----- SUPPLIED RECORDS -----

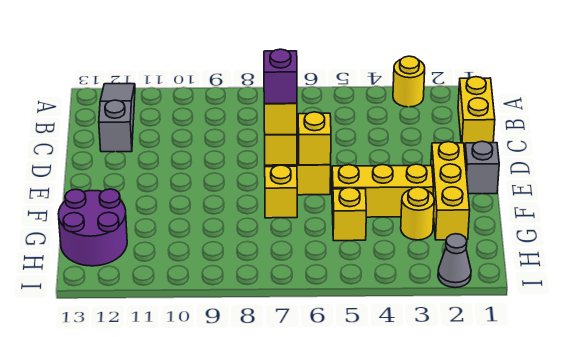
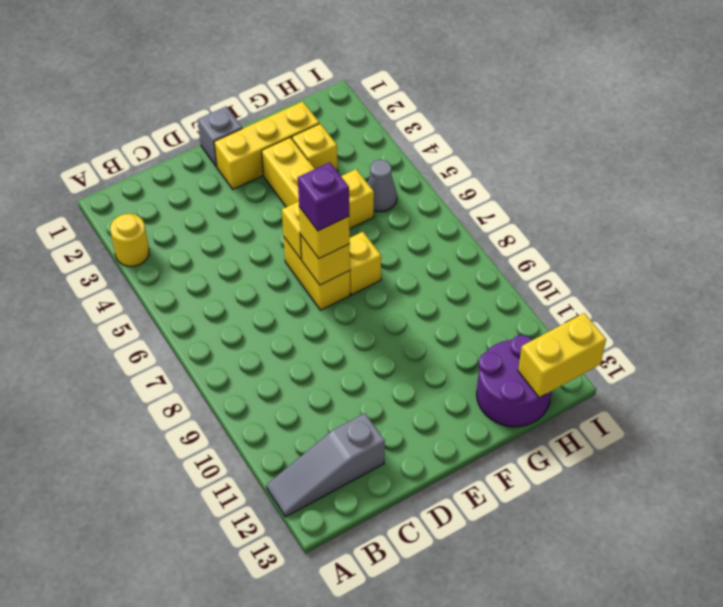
yellow 1x2 brick [458,77,495,149] -> yellow 1x2 brick moved to [518,313,606,398]
yellow 1x1 round brick [401,187,434,240] -> yellow 1x1 brick [292,124,338,171]
grey 1x1 cone [438,234,471,288] -> grey 1x1 cone moved to [368,160,397,212]

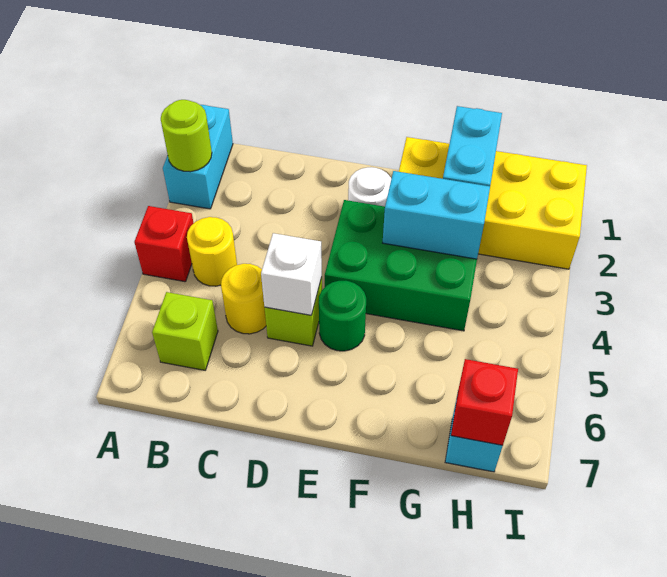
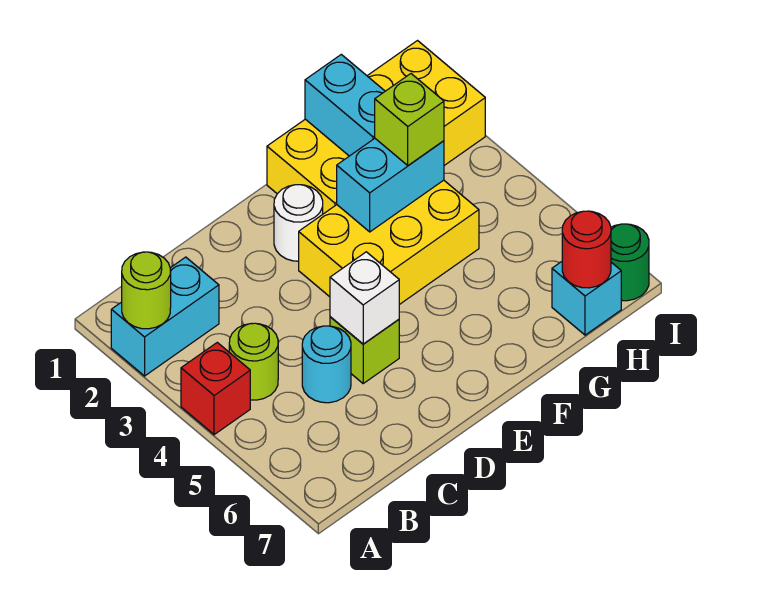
cyan 1x2 brick [163,105,233,209] -> cyan 1x2 brick turned to [111,257,219,376]
yellow 1x1 round brick [187,217,237,286] -> lime 1x1 round brick [229,323,278,400]
lime 1x1 brick [152,292,218,370] -> lime 1x1 brick moved to [375,74,444,165]
yellow 1x1 round brick [221,264,266,334] -> cyan 1x1 round brick [302,326,351,403]
green 2x3 brick [325,200,477,331] -> yellow 2x3 brick [299,180,479,305]
green 1x1 round brick [319,281,366,351] -> green 1x1 round brick moved to [611,224,649,301]
red 1x1 brick [451,359,518,446] -> red 1x1 round brick [562,211,611,288]

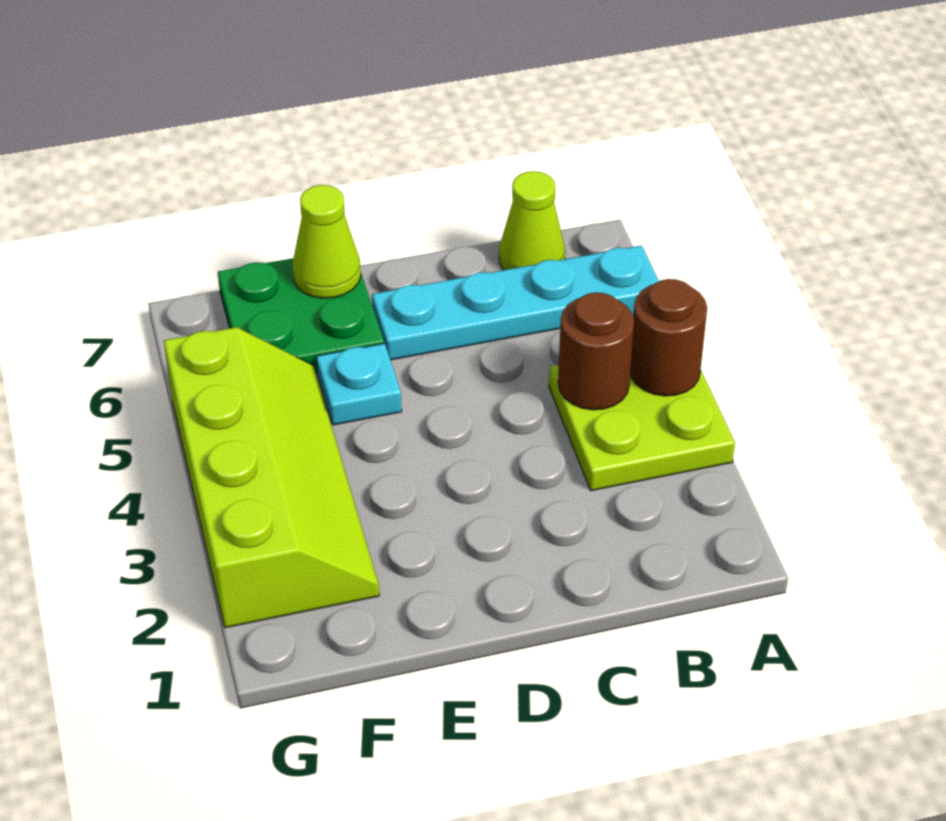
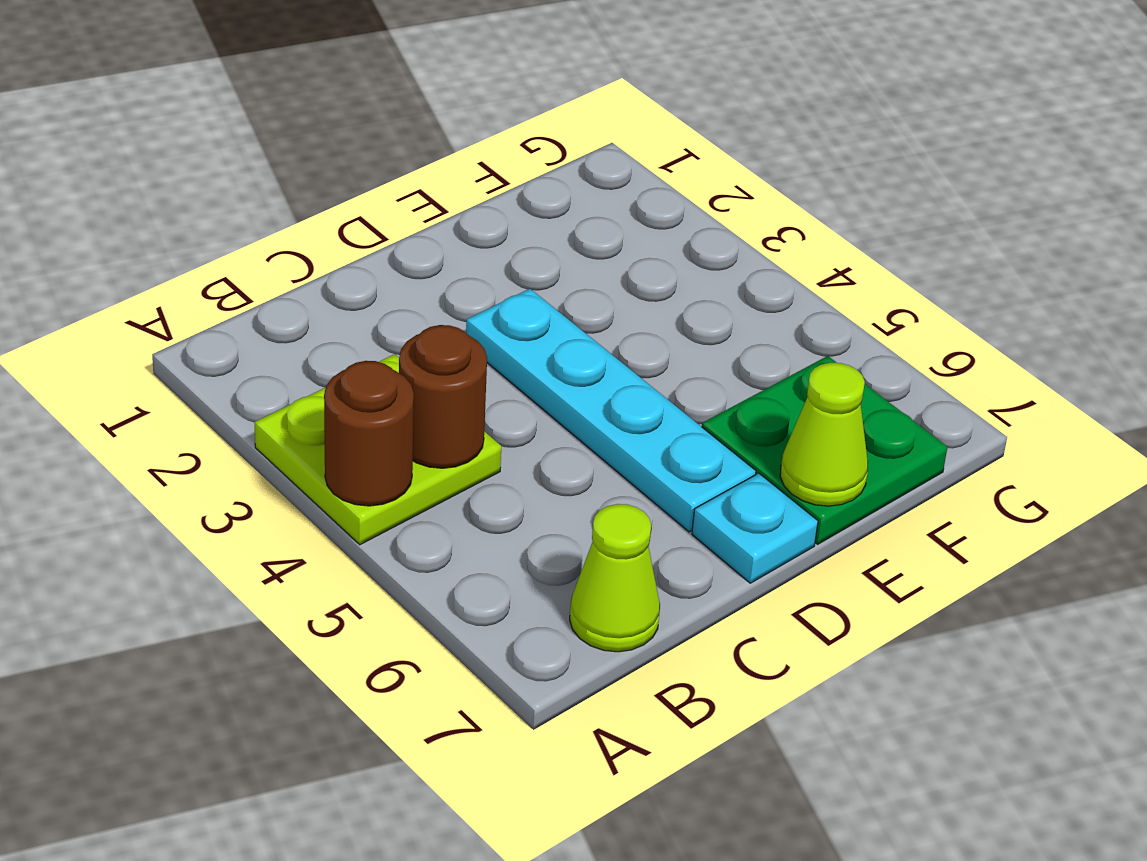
cyan 1x4 plate [372,245,659,360] -> cyan 1x4 plate turned to [466,289,756,532]
cyan 1x1 plate [316,343,402,425] -> cyan 1x1 plate moved to [692,473,818,583]
lime 2x4 slope [164,327,379,628] -> none

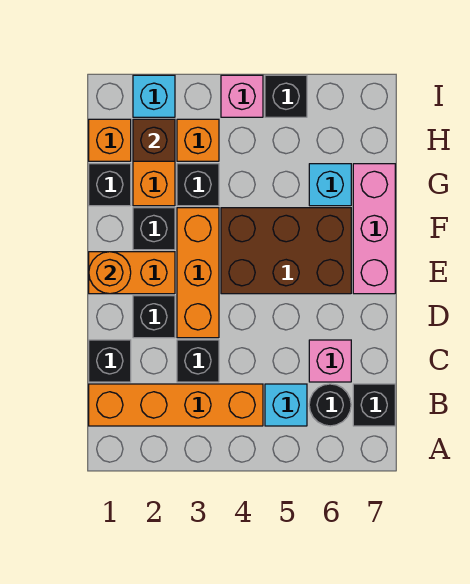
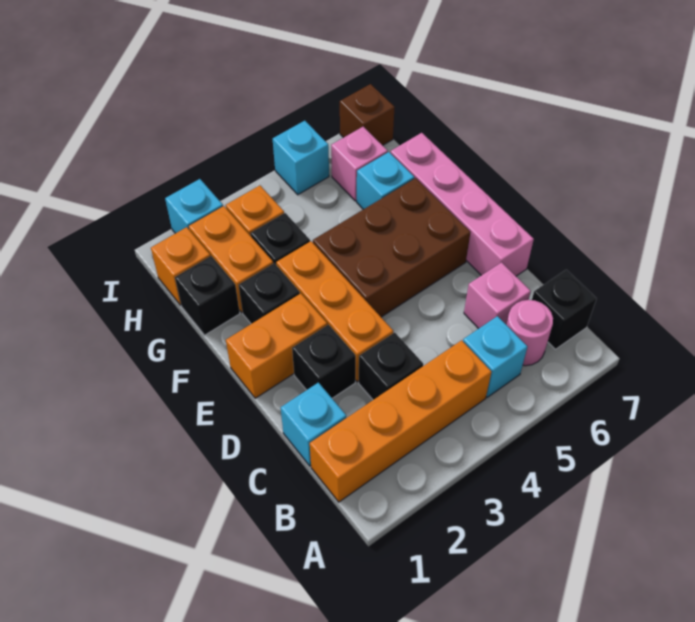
black 1x1 round brick [309,384,351,426] -> pink 1x1 round brick [506,300,553,366]
black 1x1 brick [89,340,131,382] -> cyan 1x1 brick [281,383,346,466]
orange 1x1 round brick [89,252,131,294] -> none
pink 1x3 brick [353,164,395,294] -> pink 1x4 brick [390,133,534,276]
brown 1x1 brick [133,119,175,161] -> brown 1x1 brick moved to [340,84,395,145]
pink 1x1 brick [221,75,263,117] -> pink 1x1 brick moved to [331,127,388,201]
black 1x1 brick [265,75,307,117] -> cyan 1x1 brick [273,121,329,195]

-----

**THE TASK**: Please return the material above only from the line that holds "grey 1x1 cone [438,234,471,288]" through the line that holds "lime 1x1 brick [152,292,218,370]", exactly as it stands, ends included and pictures omitted.

**TASK RESULT**:
grey 1x1 cone [438,234,471,288] -> grey 1x1 cone moved to [368,160,397,212]

cyan 1x2 brick [163,105,233,209] -> cyan 1x2 brick turned to [111,257,219,376]
yellow 1x1 round brick [187,217,237,286] -> lime 1x1 round brick [229,323,278,400]
lime 1x1 brick [152,292,218,370] -> lime 1x1 brick moved to [375,74,444,165]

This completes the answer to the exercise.